#### Your instructions
Write out exactly the lines from the one containing "IC201 pin IB: MA -> REV" through the last line of the records below, and no others.

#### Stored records
_ _ _ _ _ _ _
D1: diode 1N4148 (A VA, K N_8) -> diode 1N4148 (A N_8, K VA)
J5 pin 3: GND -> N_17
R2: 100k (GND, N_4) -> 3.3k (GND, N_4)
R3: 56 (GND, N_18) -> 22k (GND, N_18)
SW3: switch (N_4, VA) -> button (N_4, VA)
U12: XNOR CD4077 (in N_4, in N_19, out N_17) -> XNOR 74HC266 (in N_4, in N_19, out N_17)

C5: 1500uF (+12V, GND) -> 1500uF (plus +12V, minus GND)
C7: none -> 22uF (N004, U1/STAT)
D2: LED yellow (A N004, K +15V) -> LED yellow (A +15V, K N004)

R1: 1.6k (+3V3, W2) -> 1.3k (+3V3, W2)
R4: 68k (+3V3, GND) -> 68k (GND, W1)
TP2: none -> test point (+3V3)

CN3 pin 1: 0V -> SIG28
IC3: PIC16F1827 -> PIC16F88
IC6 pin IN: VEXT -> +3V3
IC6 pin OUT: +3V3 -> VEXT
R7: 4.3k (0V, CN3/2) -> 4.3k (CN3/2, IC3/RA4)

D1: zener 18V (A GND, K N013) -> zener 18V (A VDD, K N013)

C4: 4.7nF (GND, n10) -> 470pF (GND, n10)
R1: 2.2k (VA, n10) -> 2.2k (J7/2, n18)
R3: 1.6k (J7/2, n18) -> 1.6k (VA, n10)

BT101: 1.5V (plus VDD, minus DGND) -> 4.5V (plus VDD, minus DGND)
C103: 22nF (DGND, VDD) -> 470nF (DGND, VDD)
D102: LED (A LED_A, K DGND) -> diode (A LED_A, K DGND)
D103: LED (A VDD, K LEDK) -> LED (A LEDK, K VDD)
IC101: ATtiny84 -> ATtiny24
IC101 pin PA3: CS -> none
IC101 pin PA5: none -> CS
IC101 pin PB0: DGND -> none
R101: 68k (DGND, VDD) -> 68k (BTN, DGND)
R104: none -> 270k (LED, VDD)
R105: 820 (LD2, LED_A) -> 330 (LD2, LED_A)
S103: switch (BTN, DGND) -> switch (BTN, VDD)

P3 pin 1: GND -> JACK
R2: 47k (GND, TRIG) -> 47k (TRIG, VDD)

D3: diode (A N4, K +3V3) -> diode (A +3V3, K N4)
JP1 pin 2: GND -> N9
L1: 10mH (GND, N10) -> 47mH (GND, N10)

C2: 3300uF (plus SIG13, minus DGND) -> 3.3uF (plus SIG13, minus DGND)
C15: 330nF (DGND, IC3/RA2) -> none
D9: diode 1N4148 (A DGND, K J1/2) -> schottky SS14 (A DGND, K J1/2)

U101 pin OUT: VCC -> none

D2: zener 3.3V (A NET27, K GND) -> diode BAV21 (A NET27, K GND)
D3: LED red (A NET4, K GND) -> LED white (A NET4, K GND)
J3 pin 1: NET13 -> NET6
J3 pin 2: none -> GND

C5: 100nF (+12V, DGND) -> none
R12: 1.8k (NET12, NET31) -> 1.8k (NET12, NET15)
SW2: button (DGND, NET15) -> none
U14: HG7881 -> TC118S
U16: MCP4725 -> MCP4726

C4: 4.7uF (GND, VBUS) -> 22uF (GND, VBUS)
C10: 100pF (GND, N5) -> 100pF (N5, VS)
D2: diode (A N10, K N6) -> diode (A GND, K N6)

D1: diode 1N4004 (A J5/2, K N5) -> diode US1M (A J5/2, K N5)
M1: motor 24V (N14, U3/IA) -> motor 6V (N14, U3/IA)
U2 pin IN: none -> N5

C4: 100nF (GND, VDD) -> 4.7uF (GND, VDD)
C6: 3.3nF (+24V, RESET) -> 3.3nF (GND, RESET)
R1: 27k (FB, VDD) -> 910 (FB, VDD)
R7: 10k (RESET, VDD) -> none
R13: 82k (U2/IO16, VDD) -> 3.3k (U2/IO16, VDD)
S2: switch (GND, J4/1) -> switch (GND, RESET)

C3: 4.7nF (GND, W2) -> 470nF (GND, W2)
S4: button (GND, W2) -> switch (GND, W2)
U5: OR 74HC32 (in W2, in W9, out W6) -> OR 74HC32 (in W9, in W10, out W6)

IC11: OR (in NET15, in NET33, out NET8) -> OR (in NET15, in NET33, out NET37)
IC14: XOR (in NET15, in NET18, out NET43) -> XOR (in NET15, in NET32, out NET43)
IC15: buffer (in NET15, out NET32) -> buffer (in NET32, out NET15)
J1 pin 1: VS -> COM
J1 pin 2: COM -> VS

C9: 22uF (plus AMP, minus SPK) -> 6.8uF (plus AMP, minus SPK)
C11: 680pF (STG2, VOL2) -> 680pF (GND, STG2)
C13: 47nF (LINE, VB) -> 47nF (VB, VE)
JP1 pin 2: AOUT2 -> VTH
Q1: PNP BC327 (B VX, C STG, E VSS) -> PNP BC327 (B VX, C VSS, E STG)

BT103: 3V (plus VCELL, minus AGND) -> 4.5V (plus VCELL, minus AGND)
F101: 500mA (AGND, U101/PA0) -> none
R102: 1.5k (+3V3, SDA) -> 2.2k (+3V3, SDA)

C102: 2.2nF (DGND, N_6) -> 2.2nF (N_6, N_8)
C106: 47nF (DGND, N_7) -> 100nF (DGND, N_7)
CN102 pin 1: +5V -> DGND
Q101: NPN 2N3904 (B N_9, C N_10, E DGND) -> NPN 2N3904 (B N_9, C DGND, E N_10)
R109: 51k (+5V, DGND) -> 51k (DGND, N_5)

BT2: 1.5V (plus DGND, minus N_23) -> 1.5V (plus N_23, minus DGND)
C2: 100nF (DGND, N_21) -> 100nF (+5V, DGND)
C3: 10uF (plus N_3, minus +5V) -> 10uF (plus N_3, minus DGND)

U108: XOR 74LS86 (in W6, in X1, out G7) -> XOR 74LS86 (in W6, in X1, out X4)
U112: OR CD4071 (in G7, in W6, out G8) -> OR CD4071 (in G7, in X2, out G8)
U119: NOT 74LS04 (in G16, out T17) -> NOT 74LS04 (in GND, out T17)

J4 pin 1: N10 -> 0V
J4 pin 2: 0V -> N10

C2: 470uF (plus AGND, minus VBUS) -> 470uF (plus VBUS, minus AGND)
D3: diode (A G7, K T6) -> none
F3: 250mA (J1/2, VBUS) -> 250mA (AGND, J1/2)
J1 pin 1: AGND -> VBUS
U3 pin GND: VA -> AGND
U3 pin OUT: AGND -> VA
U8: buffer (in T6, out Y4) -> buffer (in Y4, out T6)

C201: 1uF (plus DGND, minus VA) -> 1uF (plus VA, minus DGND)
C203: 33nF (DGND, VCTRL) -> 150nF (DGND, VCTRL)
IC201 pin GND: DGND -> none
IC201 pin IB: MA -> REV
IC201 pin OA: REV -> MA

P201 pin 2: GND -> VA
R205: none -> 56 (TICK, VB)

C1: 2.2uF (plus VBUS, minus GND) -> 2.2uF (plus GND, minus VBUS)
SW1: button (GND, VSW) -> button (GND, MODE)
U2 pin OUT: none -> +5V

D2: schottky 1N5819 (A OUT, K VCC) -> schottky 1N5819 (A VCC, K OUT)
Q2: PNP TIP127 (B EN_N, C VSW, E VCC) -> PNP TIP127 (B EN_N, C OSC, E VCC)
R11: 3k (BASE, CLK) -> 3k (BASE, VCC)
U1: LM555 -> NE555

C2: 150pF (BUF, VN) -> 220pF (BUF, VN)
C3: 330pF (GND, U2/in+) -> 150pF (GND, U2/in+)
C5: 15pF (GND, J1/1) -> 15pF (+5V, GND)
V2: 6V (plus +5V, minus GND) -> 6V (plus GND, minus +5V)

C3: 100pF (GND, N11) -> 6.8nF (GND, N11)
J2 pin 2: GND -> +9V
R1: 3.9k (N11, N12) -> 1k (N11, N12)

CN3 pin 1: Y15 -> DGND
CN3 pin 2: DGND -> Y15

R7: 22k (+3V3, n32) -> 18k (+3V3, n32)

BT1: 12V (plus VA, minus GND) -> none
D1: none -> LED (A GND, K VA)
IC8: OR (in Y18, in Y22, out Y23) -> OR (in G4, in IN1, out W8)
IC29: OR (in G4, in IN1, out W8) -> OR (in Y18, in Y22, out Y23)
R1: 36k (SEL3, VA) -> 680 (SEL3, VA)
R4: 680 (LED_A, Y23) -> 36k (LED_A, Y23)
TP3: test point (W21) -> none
_ _ _ _ _ _ _
#### Result of this task
IC201 pin IB: MA -> REV
IC201 pin OA: REV -> MA

P201 pin 2: GND -> VA
R205: none -> 56 (TICK, VB)

C1: 2.2uF (plus VBUS, minus GND) -> 2.2uF (plus GND, minus VBUS)
SW1: button (GND, VSW) -> button (GND, MODE)
U2 pin OUT: none -> +5V

D2: schottky 1N5819 (A OUT, K VCC) -> schottky 1N5819 (A VCC, K OUT)
Q2: PNP TIP127 (B EN_N, C VSW, E VCC) -> PNP TIP127 (B EN_N, C OSC, E VCC)
R11: 3k (BASE, CLK) -> 3k (BASE, VCC)
U1: LM555 -> NE555

C2: 150pF (BUF, VN) -> 220pF (BUF, VN)
C3: 330pF (GND, U2/in+) -> 150pF (GND, U2/in+)
C5: 15pF (GND, J1/1) -> 15pF (+5V, GND)
V2: 6V (plus +5V, minus GND) -> 6V (plus GND, minus +5V)

C3: 100pF (GND, N11) -> 6.8nF (GND, N11)
J2 pin 2: GND -> +9V
R1: 3.9k (N11, N12) -> 1k (N11, N12)

CN3 pin 1: Y15 -> DGND
CN3 pin 2: DGND -> Y15

R7: 22k (+3V3, n32) -> 18k (+3V3, n32)

BT1: 12V (plus VA, minus GND) -> none
D1: none -> LED (A GND, K VA)
IC8: OR (in Y18, in Y22, out Y23) -> OR (in G4, in IN1, out W8)
IC29: OR (in G4, in IN1, out W8) -> OR (in Y18, in Y22, out Y23)
R1: 36k (SEL3, VA) -> 680 (SEL3, VA)
R4: 680 (LED_A, Y23) -> 36k (LED_A, Y23)
TP3: test point (W21) -> none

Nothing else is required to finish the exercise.